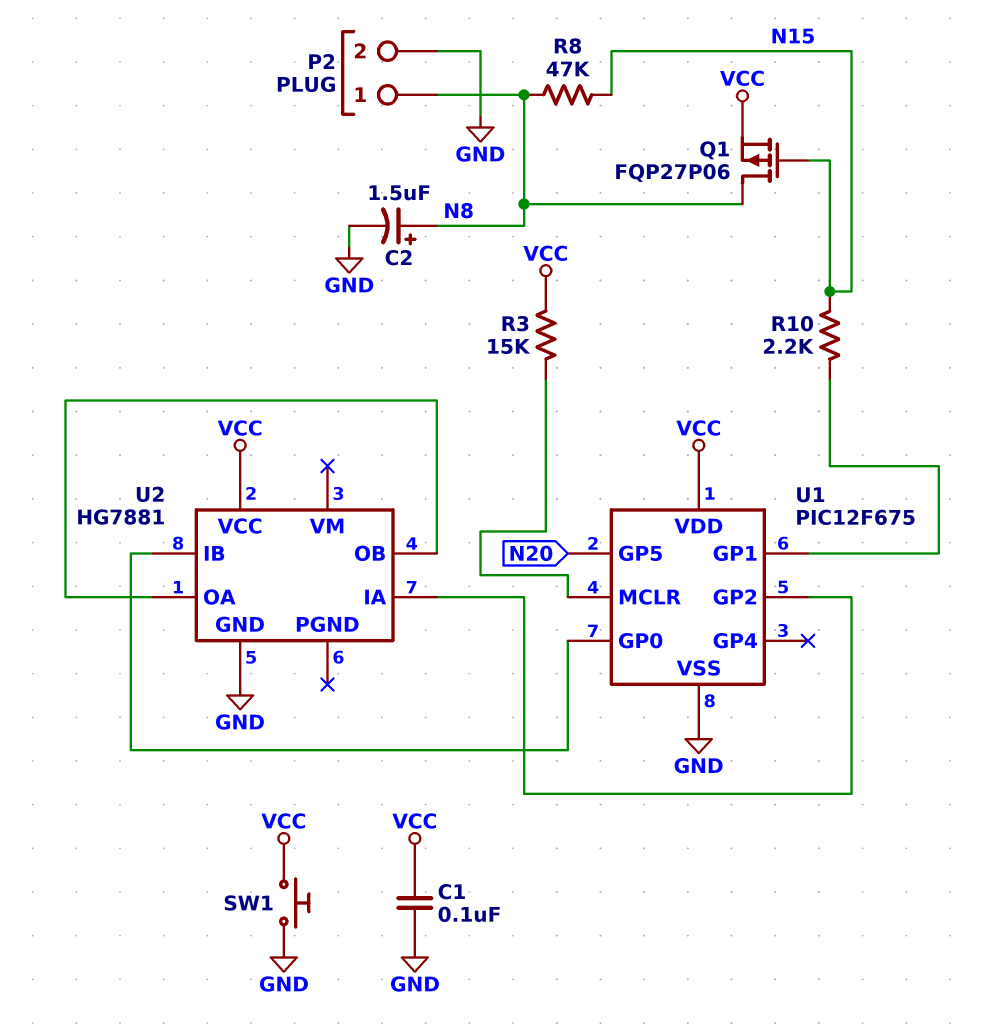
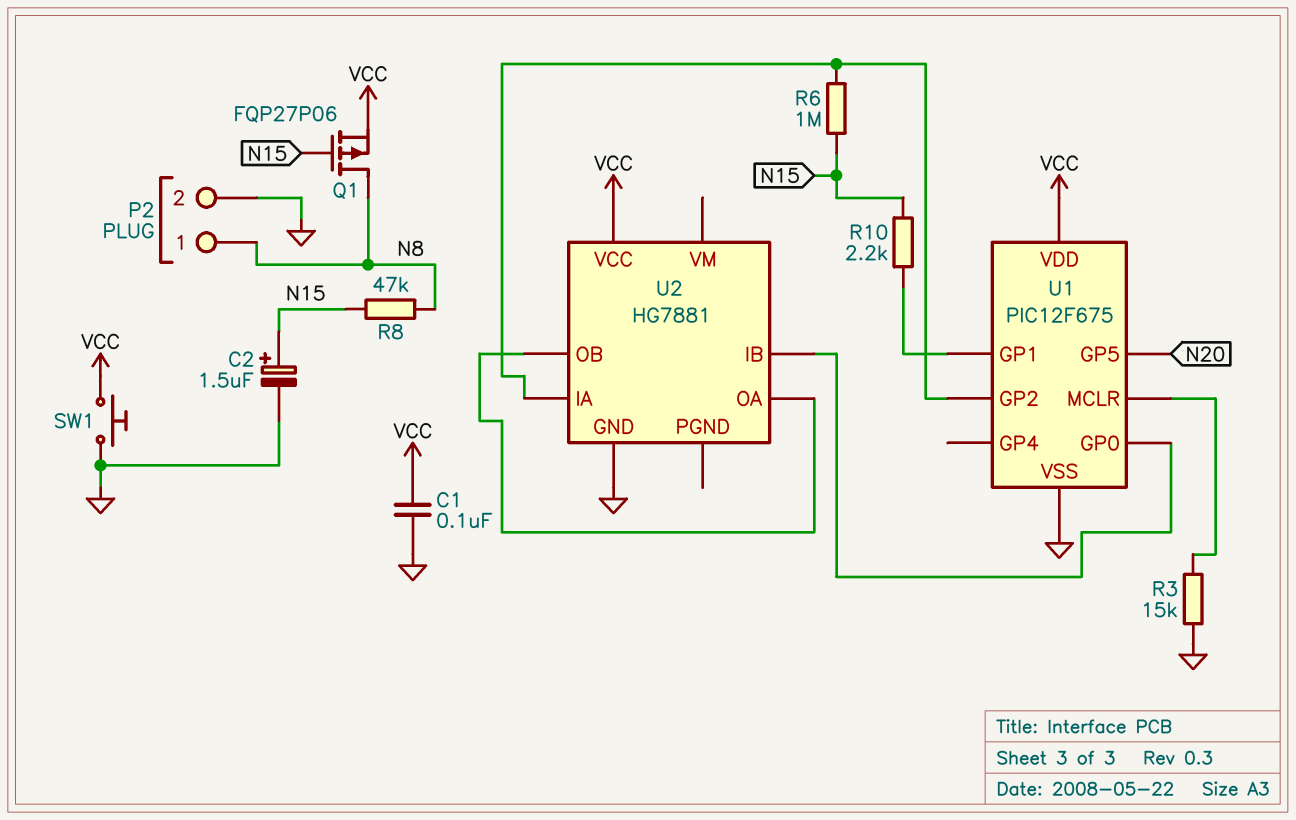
C2: 1.5uF (plus N8, minus GND) -> 1.5uF (plus N15, minus GND)
R3: 15k (U1/MCLR, VCC) -> 15k (GND, U1/MCLR)
R6: none -> 1M (N15, U1/GP2)

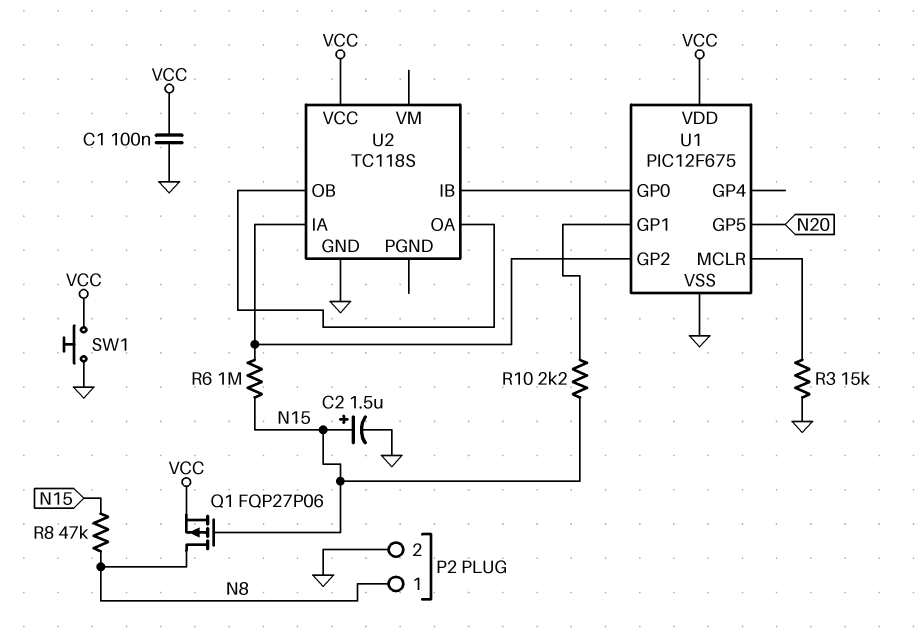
U2: HG7881 -> TC118S

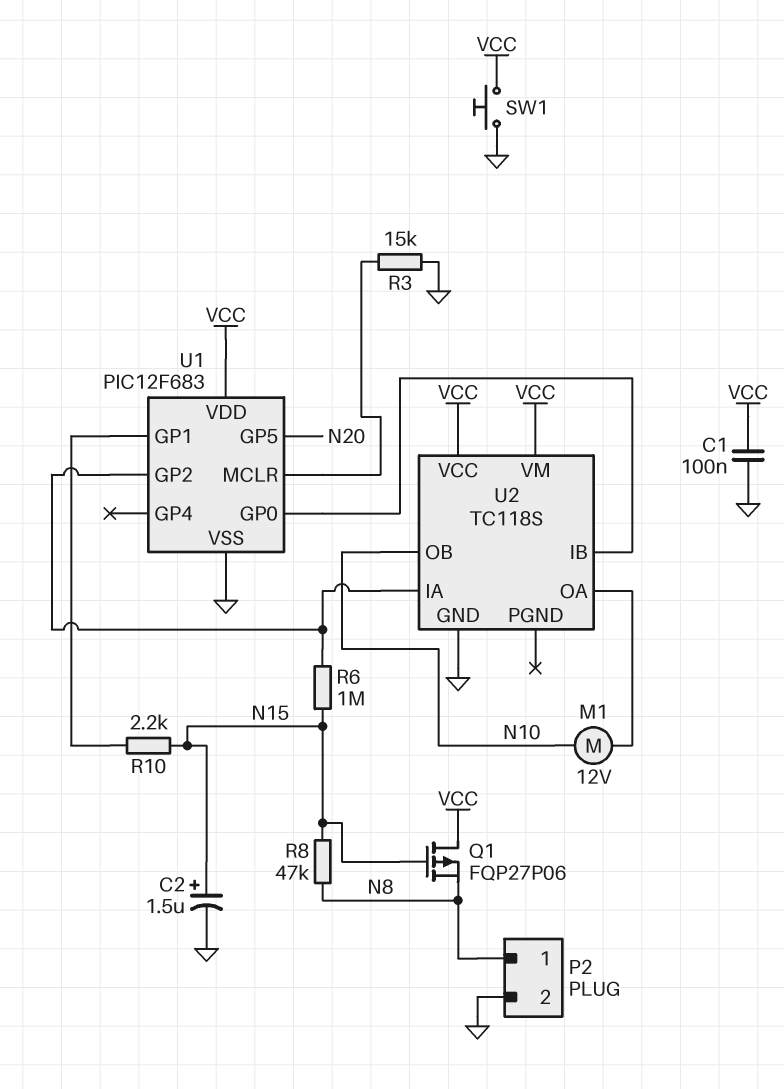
M1: none -> motor 12V (N10, U2/OA)
Q1: PMOS FQP27P06 (G N15, D N8, S VCC) -> PMOS FQP27P06 (G N15, D VCC, S N8)
U1: PIC12F675 -> PIC12F683
U2 pin OB: U2/OA -> N10
U2 pin VM: none -> VCC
◇ ◇ ◇ ◇
--- ASSIGNED TASK ---
Find the string "none" in the material above. Then copy each line that has it.

--- ANSWER FOR THE TASK ---
R6: none -> 1M (N15, U1/GP2)
M1: none -> motor 12V (N10, U2/OA)
U2 pin VM: none -> VCC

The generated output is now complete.